Work task: Repeat everything from the first line of the listing below through the line that contains "(514, 723) = (624, 283): white", exactly. Leave out pictures.

The records:
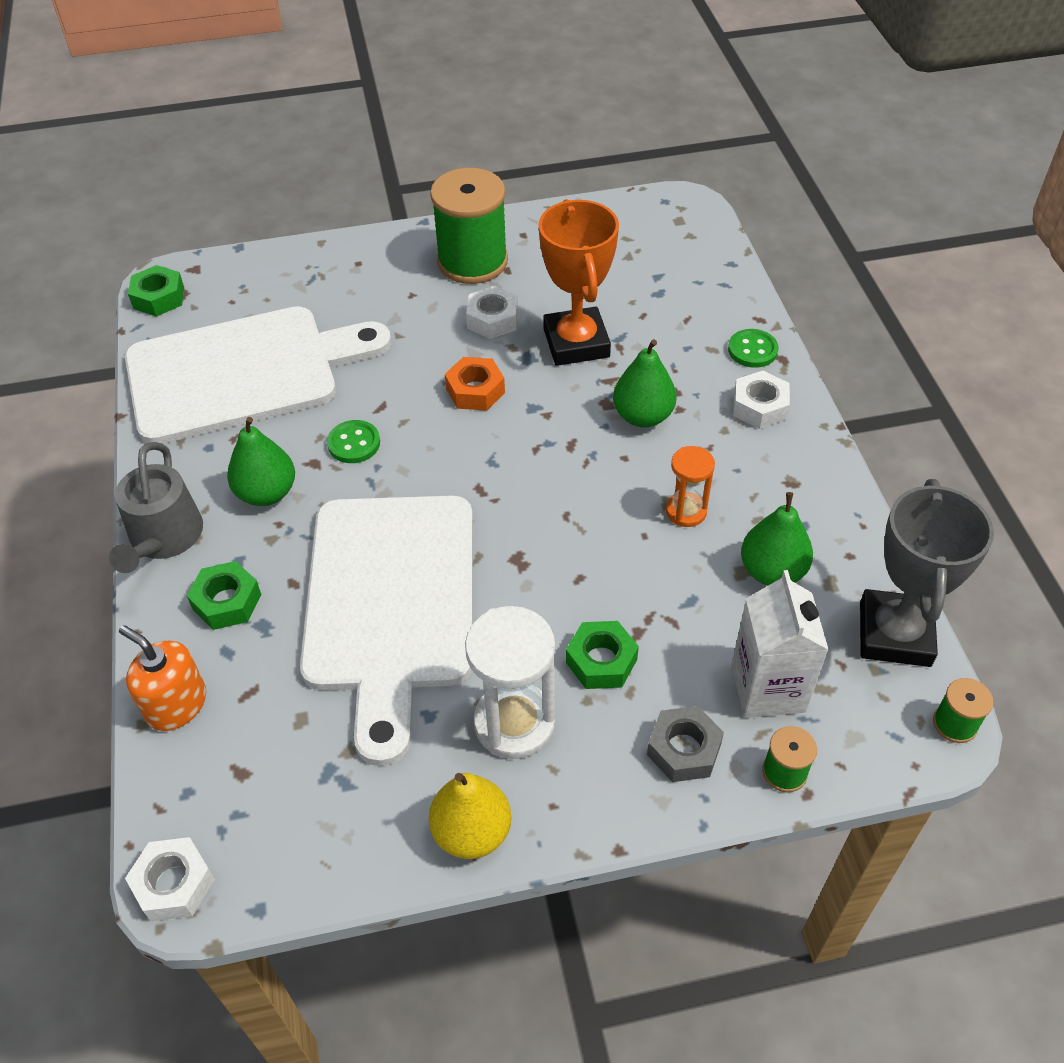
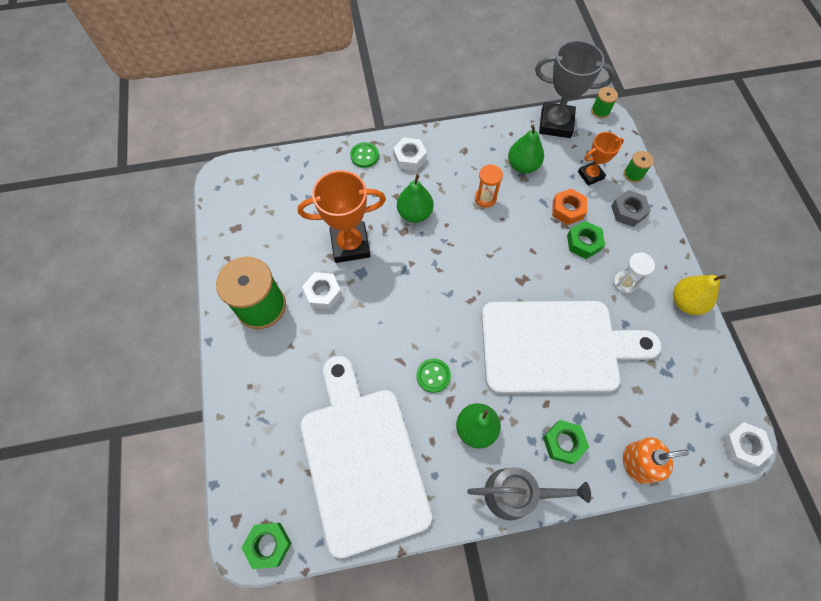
camera: 90 degrees left, 15 degrees up
(176, 704) = (638, 463): orange soap dispenser -> orange soap dispenser turned 135 degrees counterclockwise
(475, 391) = (389, 303): orange nut -> orange nut (567, 210)
(514, 723) = (624, 283): white hourglass -> white hourglass, size x0.58
(768, 687) = (590, 175): white carton -> orange trophy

Solution below:
camera: 90 degrees left, 15 degrees up
(176, 704) = (638, 463): orange soap dispenser -> orange soap dispenser turned 135 degrees counterclockwise
(475, 391) = (389, 303): orange nut -> orange nut (567, 210)
(514, 723) = (624, 283): white hourglass -> white hourglass, size x0.58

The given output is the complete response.